Task directions: This exercise calls for every record to be returned exactly, with pictures removed.

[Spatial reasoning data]
......

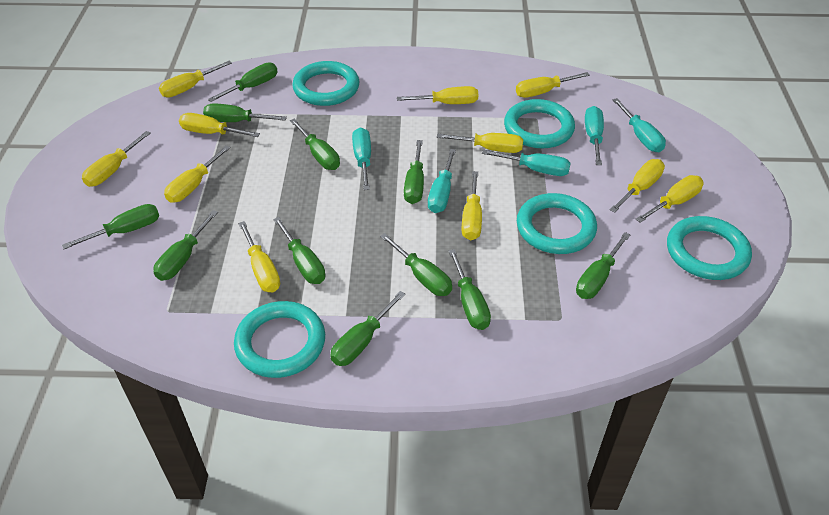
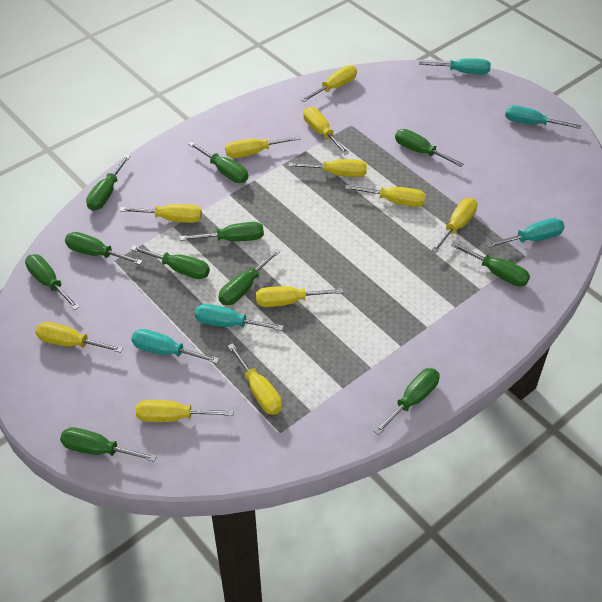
turquoise ring: 5 -> 0

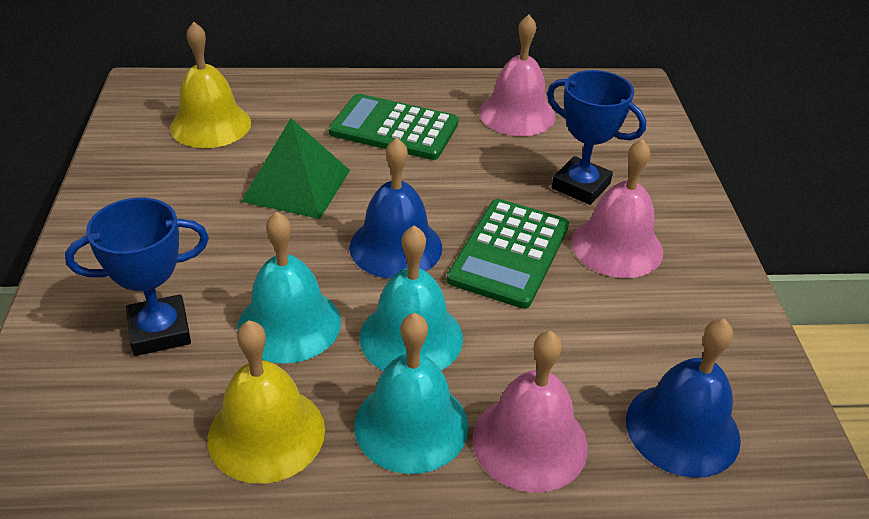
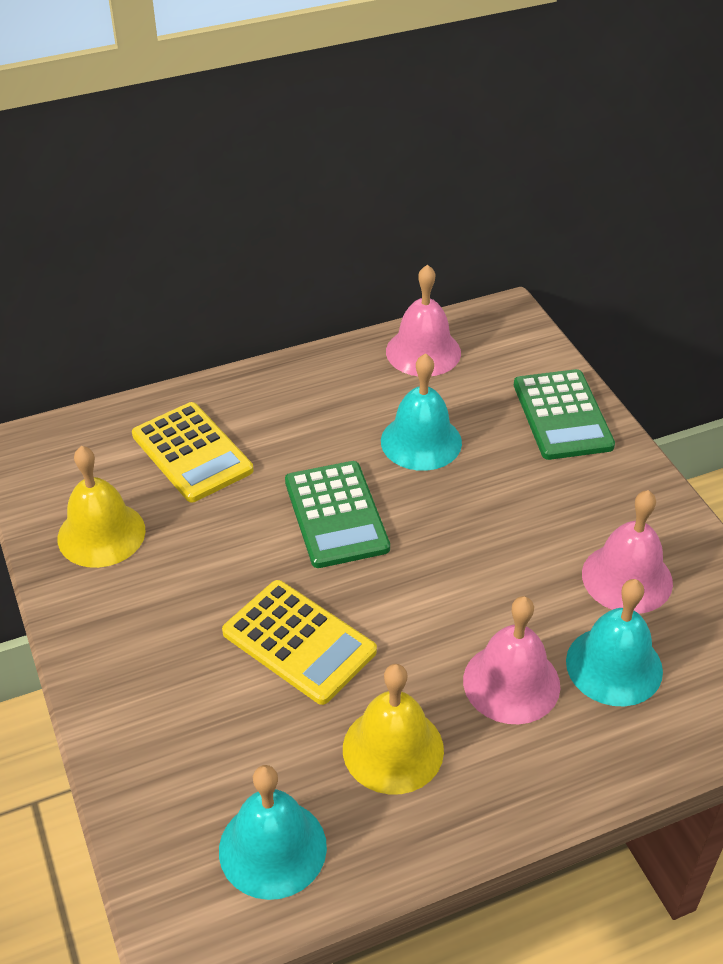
blue bell: 2 -> 0
blue trophy: 2 -> 0
green pyramid: 1 -> 0
yellow calculator: 0 -> 2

......

Solution for this task:
turquoise ring: 5 -> 0

blue bell: 2 -> 0
blue trophy: 2 -> 0
green pyramid: 1 -> 0
yellow calculator: 0 -> 2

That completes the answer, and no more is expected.